■ **Given exercise**: Please convert the lines of the material below, from the line containing "Question: Observing the" through the end of the material, inclusive, into a JSON list of strings with one string per line and blank lines omitted.

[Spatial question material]

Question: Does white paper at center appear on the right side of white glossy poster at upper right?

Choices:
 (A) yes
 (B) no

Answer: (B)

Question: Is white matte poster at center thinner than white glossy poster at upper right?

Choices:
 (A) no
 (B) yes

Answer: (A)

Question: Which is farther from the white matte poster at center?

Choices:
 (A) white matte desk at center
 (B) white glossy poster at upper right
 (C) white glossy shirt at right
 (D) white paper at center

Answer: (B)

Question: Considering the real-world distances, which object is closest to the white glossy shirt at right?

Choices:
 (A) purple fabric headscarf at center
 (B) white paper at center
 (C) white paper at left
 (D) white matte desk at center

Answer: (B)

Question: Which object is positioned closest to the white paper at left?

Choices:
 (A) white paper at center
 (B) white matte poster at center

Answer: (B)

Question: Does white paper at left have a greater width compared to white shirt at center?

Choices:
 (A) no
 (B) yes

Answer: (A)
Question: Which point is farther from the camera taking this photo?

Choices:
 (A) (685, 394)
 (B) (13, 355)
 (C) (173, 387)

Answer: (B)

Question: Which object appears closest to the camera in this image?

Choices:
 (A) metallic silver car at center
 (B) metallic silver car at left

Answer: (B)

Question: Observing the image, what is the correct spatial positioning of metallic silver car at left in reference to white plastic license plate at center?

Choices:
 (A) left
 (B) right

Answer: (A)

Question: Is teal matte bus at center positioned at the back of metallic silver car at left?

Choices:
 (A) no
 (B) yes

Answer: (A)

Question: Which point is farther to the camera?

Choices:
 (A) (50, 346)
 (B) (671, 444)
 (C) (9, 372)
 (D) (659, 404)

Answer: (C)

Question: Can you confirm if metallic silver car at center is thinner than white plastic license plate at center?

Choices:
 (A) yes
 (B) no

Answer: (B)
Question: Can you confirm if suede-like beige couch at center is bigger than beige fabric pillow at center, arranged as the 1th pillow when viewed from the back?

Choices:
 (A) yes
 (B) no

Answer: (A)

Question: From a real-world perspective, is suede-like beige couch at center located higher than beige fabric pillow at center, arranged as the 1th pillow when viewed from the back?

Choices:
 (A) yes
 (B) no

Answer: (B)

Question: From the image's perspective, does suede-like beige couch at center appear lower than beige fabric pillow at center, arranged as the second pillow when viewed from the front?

■ **Task output**:
[
  "Question: Observing the image, what is the correct spatial positioning of metallic silver car at left in reference to white plastic license plate at center?",
  "Choices:",
  " (A) left",
  " (B) right",
  "Answer: (A)",
  "Question: Is teal matte bus at center positioned at the back of metallic silver car at left?",
  "Choices:",
  " (A) no",
  " (B) yes",
  "Answer: (A)",
  "Question: Which point is farther to the camera?",
  "Choices:",
  " (A) (50, 346)",
  " (B) (671, 444)",
  " (C) (9, 372)",
  " (D) (659, 404)",
  "Answer: (C)",
  "Question: Can you confirm if metallic silver car at center is thinner than white plastic license plate at center?",
  "Choices:",
  " (A) yes",
  " (B) no",
  "Answer: (B)",
  "Question: Can you confirm if suede-like beige couch at center is bigger than beige fabric pillow at center, arranged as the 1th pillow when viewed from the back?",
  "Choices:",
  " (A) yes",
  " (B) no",
  "Answer: (A)",
  "Question: From a real-world perspective, is suede-like beige couch at center located higher than beige fabric pillow at center, arranged as the 1th pillow when viewed from the back?",
  "Choices:",
  " (A) yes",
  " (B) no",
  "Answer: (B)",
  "Question: From the image's perspective, does suede-like beige couch at center appear lower than beige fabric pillow at center, arranged as the second pillow when viewed from the front?"
]